» Problem to work on
Nothing but the lines below from the first through the one with "shifted: purple heart" should appear, printed exactly; please leave pictures out.

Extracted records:

★ ★ ★

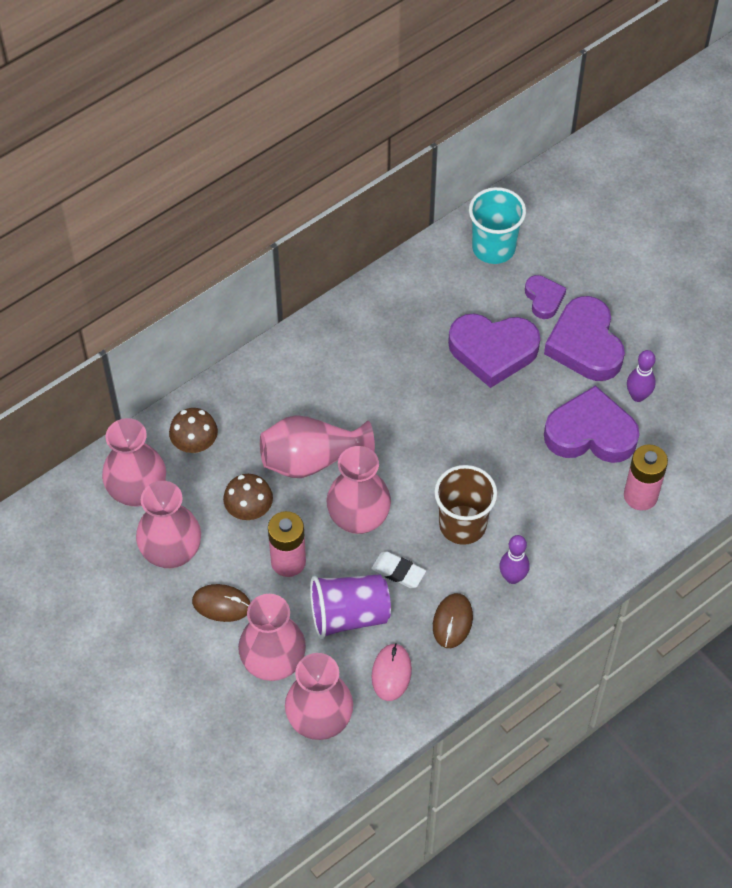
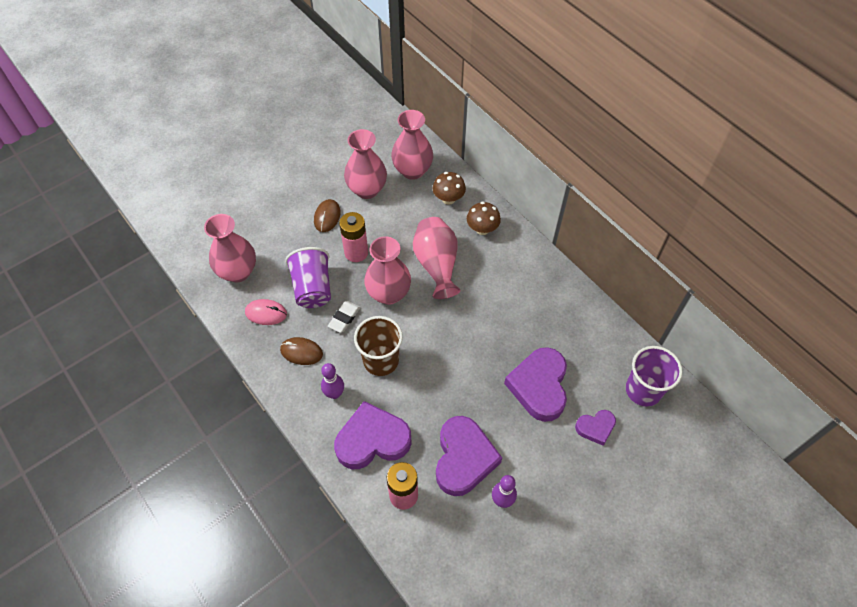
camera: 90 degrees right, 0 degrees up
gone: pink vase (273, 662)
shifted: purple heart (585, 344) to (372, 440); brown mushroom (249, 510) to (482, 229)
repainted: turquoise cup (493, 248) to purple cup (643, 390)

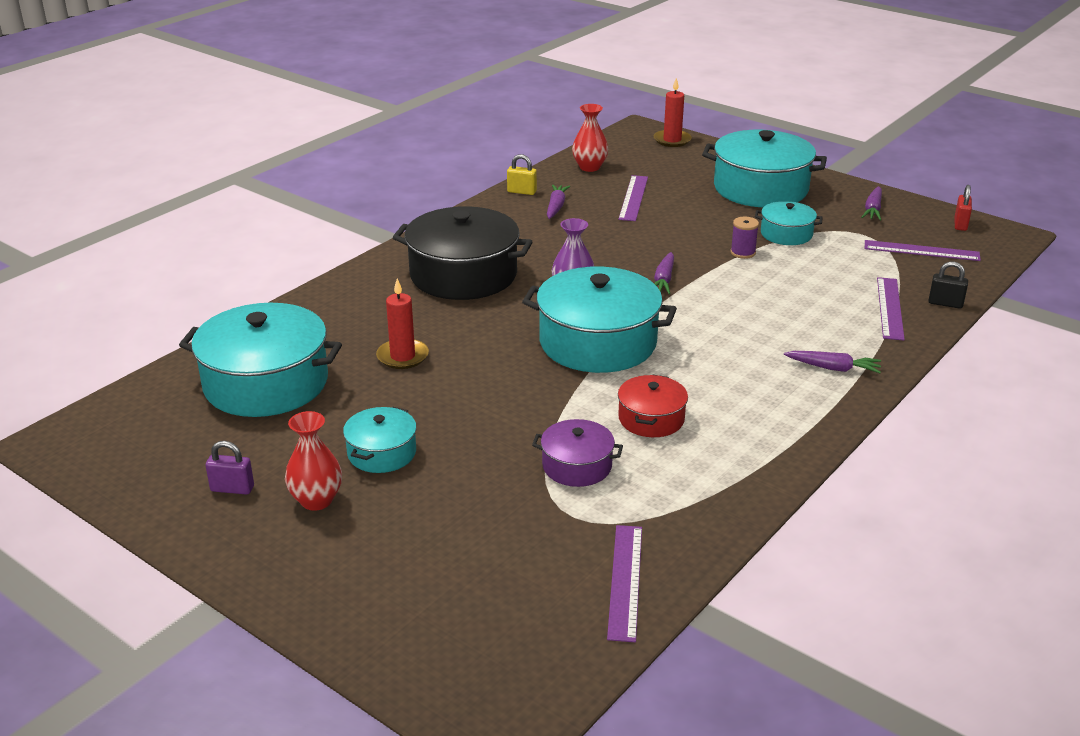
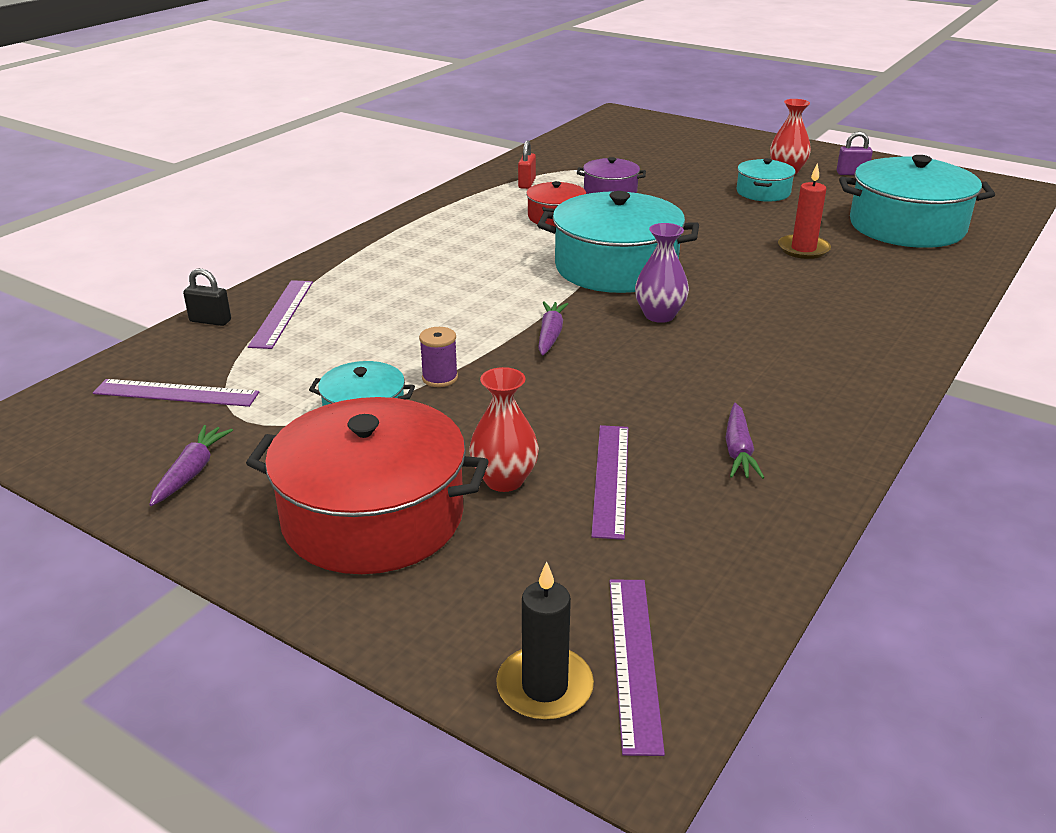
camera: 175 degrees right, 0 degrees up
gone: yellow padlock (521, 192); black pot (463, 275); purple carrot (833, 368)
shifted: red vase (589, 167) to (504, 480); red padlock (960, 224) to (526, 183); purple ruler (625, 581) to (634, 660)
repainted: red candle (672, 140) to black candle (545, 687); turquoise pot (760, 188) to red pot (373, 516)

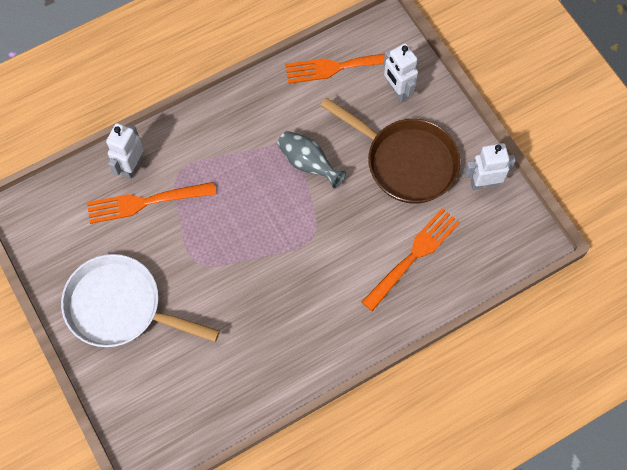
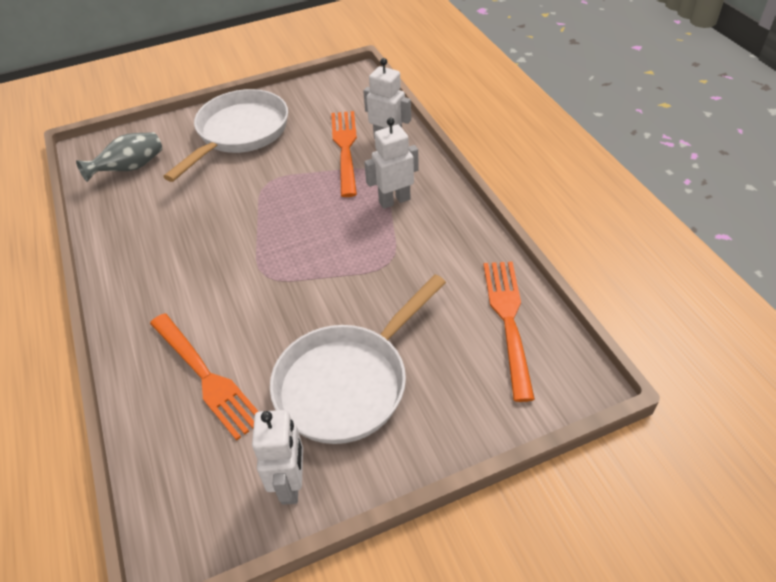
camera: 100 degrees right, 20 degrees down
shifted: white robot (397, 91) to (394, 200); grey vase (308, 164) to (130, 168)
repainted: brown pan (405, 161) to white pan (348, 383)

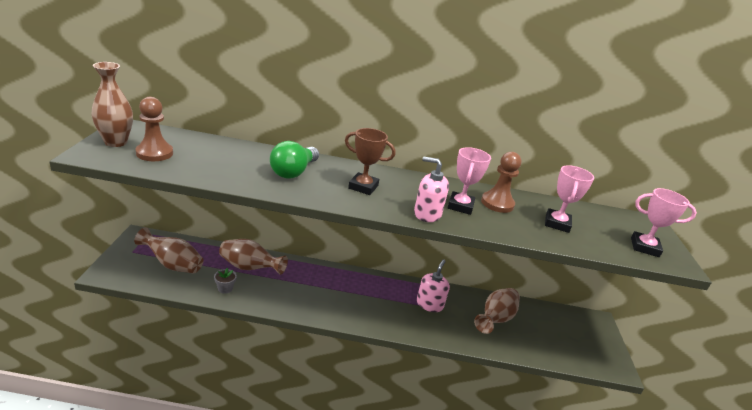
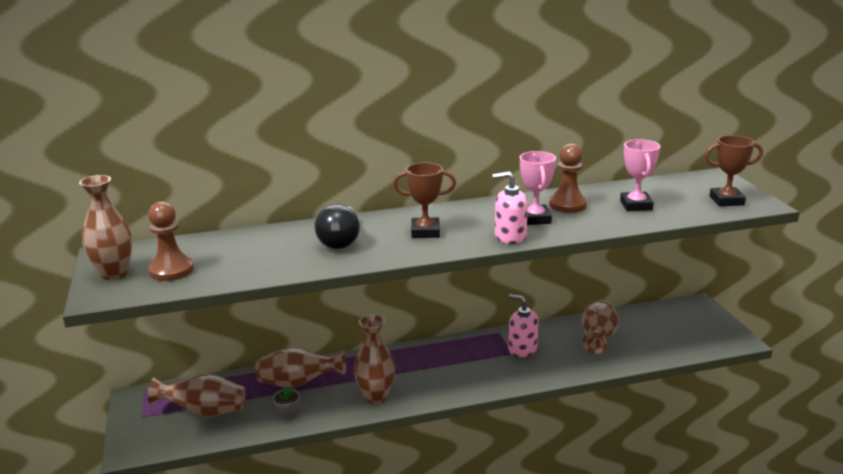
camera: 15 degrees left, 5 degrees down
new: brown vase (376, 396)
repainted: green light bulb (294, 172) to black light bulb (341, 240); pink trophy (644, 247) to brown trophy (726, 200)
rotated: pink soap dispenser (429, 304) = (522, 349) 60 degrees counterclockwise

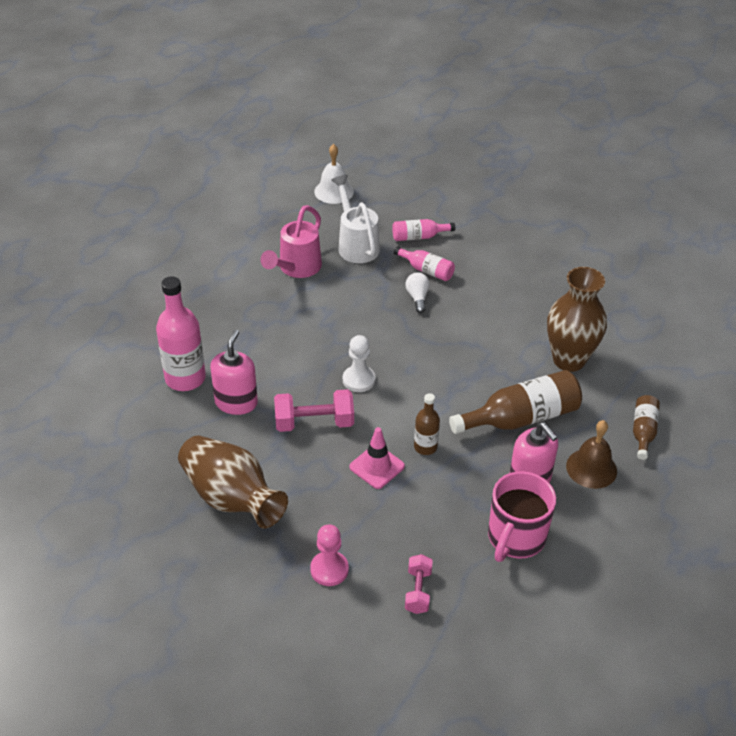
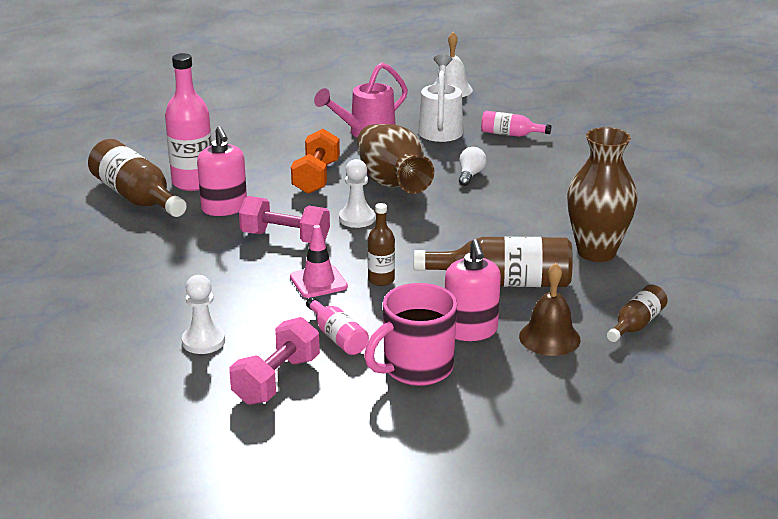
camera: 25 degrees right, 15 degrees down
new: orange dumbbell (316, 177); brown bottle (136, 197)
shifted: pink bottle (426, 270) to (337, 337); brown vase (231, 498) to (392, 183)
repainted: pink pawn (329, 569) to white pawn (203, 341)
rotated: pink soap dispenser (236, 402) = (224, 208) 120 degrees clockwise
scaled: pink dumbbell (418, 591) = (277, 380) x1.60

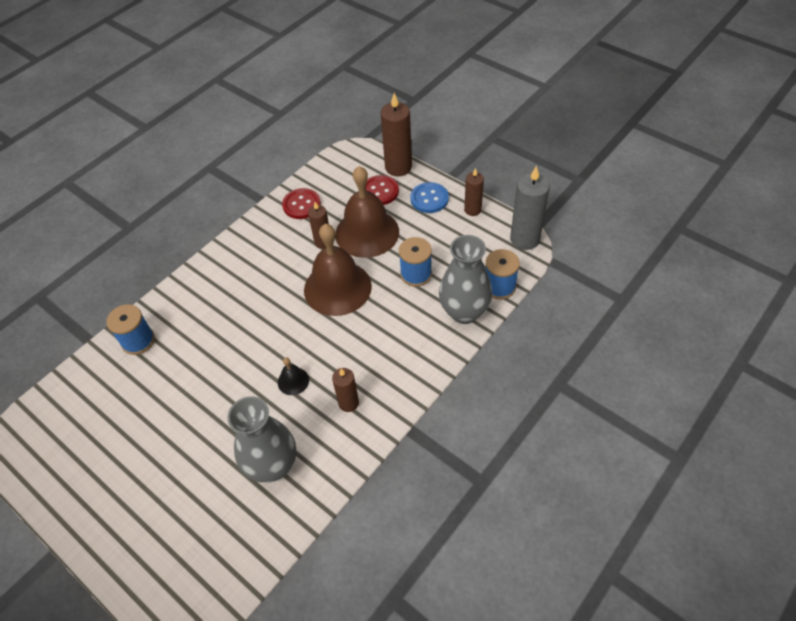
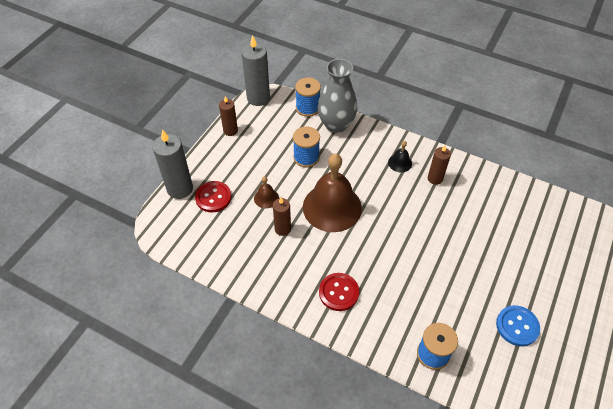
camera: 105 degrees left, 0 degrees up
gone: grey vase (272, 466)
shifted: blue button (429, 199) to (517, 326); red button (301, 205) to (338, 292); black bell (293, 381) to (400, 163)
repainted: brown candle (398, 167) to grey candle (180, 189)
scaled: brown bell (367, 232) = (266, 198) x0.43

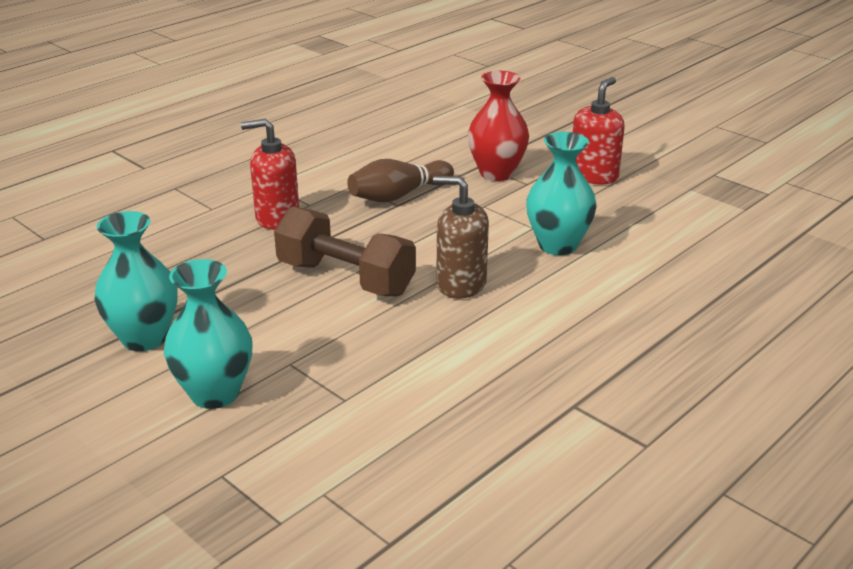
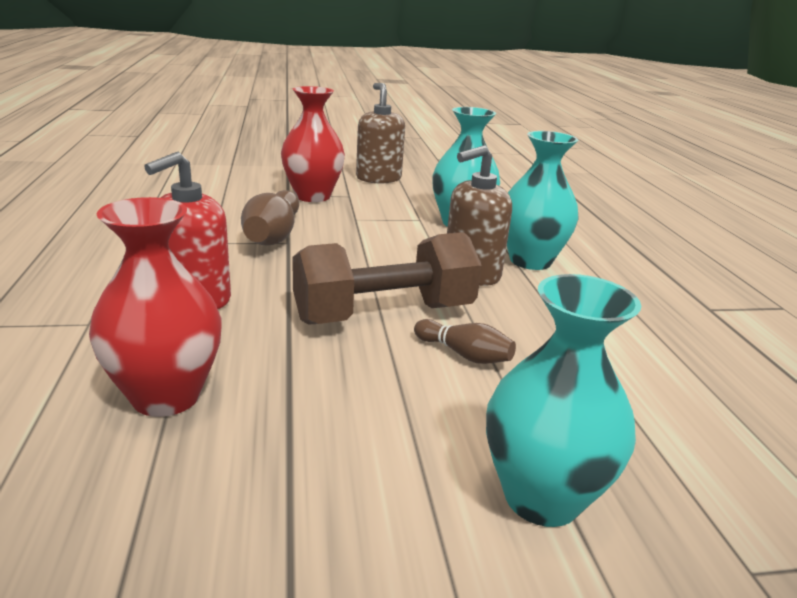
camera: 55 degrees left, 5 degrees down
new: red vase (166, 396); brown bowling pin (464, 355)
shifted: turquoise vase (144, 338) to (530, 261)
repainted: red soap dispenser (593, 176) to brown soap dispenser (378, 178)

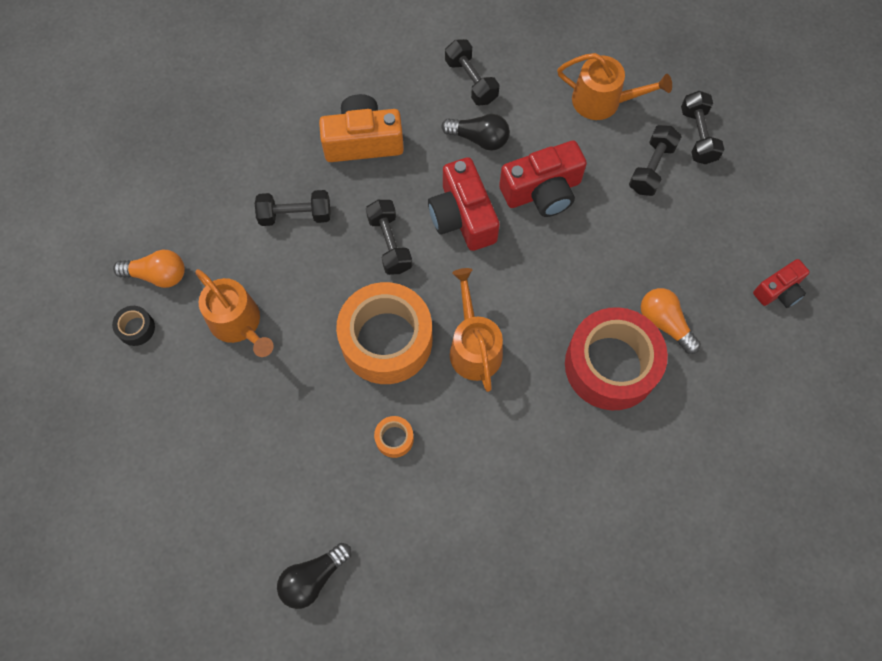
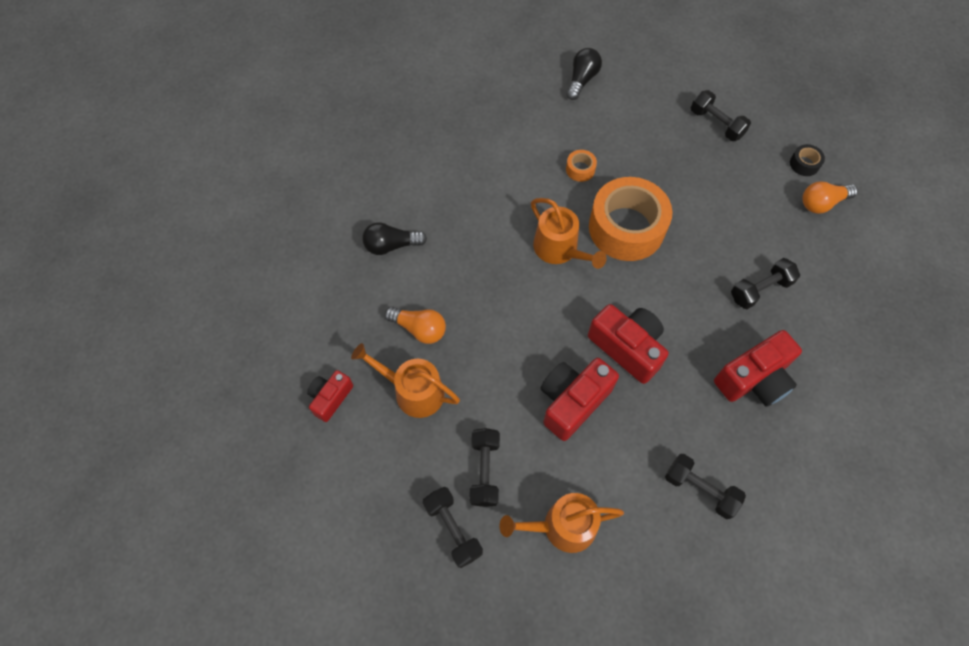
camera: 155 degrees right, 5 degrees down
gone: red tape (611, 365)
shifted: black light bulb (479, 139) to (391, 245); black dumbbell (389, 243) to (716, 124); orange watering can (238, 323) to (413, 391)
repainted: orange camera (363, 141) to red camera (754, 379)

★ ★ ★

» Completed exercise
camera: 90 degrees right, 0 degrees up
gone: pink vase (273, 662)
shifted: purple heart (585, 344) to (372, 440); brown mushroom (249, 510) to (482, 229)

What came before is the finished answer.